- WORK TO COMPLETE
Two lines in the data below mark the range: the one with "green pear: 2 -> 1" and the one with "pink gift: 4 -> 3". Return both, along with every line between them, exactly.

- DATA RECORDS
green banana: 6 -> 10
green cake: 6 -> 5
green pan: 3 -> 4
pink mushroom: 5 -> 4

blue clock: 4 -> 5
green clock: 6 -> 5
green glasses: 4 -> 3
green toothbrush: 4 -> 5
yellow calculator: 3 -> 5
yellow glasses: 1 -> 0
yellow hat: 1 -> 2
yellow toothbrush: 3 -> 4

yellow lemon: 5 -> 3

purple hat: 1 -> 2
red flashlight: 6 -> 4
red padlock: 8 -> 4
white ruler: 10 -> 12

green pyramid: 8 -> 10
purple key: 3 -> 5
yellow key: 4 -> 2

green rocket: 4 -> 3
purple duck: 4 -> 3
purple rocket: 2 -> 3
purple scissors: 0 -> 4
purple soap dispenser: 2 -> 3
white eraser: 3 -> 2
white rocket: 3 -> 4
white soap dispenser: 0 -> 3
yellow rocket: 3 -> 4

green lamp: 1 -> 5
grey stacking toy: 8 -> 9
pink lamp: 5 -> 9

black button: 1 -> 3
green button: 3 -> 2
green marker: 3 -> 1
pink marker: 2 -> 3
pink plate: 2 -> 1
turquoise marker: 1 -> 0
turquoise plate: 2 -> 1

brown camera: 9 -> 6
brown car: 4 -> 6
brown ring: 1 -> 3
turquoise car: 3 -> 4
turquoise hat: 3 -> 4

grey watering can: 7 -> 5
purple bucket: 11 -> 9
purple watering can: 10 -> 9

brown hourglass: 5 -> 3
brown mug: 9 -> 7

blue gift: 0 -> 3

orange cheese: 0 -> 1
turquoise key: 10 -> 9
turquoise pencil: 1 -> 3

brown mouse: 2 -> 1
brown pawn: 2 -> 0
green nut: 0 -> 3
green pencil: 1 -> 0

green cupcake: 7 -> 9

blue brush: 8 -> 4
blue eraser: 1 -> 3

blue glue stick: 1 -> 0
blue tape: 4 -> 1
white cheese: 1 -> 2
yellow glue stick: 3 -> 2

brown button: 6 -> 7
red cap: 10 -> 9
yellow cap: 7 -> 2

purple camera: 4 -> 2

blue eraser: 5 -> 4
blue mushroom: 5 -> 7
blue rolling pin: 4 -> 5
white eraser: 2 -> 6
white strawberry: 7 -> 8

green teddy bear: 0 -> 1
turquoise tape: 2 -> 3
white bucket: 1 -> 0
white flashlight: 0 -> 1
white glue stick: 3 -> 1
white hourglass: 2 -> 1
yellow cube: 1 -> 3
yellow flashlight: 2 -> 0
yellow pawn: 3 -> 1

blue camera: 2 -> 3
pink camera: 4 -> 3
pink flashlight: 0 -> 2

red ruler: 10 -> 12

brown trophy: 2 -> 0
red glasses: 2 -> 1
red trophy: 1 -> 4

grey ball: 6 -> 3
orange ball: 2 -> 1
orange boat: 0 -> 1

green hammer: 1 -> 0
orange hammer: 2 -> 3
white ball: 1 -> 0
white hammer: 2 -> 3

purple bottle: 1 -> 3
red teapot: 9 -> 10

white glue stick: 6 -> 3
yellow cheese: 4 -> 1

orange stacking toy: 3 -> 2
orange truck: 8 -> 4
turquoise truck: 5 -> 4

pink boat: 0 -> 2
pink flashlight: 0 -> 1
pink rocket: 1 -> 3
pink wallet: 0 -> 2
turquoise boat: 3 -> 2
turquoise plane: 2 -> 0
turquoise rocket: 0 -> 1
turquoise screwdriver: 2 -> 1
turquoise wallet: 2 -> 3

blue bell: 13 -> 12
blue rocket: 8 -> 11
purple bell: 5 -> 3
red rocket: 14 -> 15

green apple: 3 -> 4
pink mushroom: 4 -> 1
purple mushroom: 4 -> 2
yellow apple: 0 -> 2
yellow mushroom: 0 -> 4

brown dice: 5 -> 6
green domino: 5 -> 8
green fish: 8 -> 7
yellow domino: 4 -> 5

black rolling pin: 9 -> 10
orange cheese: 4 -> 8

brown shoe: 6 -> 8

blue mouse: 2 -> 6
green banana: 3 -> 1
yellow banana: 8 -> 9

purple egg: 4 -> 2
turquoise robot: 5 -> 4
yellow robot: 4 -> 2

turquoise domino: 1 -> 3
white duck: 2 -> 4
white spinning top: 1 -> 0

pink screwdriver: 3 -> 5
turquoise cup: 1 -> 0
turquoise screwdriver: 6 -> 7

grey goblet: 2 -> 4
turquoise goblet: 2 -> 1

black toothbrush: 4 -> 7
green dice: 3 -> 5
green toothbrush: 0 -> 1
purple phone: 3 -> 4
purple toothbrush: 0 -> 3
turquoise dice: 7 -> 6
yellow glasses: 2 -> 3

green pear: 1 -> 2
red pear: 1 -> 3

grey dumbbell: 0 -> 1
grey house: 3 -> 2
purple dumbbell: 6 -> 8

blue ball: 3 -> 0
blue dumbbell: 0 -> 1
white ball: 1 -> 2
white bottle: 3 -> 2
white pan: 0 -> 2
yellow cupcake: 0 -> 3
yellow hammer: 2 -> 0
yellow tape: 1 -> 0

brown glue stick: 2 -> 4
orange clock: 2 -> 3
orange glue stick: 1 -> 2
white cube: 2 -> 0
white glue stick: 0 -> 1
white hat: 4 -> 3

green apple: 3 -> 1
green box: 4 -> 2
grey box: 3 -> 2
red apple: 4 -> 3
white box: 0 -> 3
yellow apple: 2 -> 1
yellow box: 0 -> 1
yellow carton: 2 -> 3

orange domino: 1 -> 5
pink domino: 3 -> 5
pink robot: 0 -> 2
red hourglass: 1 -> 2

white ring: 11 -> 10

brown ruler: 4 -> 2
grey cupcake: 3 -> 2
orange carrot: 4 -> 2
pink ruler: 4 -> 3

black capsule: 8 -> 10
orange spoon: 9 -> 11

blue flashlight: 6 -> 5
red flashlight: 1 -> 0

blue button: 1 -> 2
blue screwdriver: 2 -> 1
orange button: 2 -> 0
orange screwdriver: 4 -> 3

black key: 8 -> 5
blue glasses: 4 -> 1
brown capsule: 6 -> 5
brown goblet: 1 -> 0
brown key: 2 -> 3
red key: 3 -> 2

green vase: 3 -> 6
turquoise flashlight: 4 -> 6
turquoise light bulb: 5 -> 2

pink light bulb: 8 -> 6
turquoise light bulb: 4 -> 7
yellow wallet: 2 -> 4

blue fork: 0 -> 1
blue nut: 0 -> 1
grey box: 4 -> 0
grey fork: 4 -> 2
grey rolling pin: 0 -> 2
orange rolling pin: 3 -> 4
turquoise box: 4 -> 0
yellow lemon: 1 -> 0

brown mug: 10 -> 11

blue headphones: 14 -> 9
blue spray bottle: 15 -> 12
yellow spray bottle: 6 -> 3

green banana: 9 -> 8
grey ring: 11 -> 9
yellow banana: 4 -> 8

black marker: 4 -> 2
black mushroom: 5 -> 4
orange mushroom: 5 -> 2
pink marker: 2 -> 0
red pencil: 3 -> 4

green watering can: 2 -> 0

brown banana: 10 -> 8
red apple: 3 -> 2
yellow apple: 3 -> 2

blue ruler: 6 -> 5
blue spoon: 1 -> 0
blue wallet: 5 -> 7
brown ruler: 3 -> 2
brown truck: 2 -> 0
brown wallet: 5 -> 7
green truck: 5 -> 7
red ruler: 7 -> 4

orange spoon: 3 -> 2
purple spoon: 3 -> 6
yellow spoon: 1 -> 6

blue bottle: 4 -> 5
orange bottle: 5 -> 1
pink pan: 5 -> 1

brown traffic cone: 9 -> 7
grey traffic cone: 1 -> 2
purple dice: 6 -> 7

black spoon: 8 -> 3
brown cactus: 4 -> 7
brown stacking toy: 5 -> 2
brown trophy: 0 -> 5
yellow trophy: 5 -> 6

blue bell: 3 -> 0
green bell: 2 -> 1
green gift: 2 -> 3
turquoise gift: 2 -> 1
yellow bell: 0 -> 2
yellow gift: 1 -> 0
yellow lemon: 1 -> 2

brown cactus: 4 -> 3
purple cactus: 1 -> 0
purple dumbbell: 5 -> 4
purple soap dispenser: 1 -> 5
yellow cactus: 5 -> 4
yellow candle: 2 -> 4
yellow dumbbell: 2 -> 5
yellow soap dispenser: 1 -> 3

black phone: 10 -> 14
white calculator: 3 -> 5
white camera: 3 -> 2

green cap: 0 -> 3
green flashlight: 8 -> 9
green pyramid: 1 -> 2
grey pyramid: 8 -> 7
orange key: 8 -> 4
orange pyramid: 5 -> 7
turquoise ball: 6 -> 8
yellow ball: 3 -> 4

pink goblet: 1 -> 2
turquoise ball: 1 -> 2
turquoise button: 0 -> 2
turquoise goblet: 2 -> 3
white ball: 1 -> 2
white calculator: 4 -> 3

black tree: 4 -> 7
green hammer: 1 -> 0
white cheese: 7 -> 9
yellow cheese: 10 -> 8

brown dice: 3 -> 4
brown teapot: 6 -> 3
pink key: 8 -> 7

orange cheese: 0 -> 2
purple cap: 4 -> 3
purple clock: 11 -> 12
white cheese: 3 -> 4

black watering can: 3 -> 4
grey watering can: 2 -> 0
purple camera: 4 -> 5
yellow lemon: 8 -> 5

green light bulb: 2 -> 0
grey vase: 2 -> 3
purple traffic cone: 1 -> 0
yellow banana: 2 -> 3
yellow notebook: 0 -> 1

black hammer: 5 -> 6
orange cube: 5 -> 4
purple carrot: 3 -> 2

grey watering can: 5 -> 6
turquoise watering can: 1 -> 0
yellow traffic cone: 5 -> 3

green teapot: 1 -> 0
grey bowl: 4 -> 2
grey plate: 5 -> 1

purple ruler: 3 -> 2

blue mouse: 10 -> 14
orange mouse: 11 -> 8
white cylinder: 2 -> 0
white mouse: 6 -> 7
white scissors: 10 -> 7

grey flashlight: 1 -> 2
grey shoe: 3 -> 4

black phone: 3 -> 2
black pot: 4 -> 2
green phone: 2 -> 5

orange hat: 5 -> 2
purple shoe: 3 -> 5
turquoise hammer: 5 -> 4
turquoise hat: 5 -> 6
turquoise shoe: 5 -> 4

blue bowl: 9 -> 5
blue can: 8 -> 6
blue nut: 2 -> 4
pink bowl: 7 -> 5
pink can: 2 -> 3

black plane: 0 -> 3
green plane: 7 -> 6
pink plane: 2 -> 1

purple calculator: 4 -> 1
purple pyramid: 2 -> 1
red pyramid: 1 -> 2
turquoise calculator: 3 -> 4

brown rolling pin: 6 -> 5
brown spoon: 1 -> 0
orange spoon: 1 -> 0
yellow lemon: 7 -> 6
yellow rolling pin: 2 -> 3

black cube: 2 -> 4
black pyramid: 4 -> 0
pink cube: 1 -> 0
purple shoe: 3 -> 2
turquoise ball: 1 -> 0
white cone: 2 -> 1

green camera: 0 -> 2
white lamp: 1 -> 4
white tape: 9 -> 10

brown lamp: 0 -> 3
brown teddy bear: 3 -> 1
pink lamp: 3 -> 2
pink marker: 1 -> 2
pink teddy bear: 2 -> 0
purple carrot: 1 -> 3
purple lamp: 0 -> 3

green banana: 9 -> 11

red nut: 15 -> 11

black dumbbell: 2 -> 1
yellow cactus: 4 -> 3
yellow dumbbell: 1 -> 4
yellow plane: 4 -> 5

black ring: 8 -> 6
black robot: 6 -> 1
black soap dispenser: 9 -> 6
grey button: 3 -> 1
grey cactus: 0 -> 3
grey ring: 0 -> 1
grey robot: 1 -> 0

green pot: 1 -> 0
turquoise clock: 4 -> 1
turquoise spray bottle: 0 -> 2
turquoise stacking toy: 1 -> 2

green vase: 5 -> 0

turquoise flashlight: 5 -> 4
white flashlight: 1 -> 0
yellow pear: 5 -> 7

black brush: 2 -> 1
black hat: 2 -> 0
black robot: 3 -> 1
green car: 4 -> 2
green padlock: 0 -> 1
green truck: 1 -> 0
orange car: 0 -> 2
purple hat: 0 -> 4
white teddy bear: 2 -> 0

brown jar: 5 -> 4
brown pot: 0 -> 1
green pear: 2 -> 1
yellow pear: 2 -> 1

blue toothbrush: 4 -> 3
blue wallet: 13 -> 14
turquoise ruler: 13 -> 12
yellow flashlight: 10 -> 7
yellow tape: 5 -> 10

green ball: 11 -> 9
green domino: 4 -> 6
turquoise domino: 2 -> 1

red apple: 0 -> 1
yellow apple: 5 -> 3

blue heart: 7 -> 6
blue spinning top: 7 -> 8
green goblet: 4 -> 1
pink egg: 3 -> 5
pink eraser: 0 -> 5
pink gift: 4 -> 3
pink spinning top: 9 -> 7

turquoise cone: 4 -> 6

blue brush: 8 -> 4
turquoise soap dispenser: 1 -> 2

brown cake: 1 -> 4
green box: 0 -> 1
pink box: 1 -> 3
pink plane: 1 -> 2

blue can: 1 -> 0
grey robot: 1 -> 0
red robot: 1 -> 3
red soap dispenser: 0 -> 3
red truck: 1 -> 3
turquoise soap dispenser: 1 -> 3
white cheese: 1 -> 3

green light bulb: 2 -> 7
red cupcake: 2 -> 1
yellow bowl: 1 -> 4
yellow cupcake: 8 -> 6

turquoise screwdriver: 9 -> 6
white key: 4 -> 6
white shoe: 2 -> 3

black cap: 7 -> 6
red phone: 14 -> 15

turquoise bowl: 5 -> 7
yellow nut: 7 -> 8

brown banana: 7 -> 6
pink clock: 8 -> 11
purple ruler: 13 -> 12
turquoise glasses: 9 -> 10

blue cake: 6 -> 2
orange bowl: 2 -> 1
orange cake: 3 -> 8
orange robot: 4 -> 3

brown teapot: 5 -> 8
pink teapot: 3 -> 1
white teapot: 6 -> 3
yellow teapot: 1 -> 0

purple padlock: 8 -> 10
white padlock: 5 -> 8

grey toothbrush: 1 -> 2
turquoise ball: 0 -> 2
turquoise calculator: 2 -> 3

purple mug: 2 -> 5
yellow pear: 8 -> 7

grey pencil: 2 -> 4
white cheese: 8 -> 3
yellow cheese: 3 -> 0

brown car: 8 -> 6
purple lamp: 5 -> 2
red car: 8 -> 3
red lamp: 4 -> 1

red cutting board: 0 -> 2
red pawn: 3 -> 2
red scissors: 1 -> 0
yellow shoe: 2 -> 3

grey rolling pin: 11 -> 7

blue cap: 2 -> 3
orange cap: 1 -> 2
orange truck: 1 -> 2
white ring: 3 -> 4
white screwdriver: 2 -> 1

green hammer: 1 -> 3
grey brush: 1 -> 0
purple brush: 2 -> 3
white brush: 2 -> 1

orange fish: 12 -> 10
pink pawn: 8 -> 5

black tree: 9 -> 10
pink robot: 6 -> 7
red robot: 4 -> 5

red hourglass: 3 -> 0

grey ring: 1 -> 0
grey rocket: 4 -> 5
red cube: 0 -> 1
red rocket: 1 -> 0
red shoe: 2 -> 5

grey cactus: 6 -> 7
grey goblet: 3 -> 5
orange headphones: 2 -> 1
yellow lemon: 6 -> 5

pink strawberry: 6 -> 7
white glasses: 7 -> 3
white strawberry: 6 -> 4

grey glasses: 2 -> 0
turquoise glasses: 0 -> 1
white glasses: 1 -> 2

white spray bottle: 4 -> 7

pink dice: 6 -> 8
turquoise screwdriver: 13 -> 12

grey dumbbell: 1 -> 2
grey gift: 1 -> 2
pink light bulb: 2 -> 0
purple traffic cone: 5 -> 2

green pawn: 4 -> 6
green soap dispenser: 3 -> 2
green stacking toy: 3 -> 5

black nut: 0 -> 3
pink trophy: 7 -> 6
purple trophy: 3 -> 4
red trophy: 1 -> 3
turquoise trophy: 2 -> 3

- SOLUTION TO THE EXERCISE
green pear: 2 -> 1
yellow pear: 2 -> 1

blue toothbrush: 4 -> 3
blue wallet: 13 -> 14
turquoise ruler: 13 -> 12
yellow flashlight: 10 -> 7
yellow tape: 5 -> 10

green ball: 11 -> 9
green domino: 4 -> 6
turquoise domino: 2 -> 1

red apple: 0 -> 1
yellow apple: 5 -> 3

blue heart: 7 -> 6
blue spinning top: 7 -> 8
green goblet: 4 -> 1
pink egg: 3 -> 5
pink eraser: 0 -> 5
pink gift: 4 -> 3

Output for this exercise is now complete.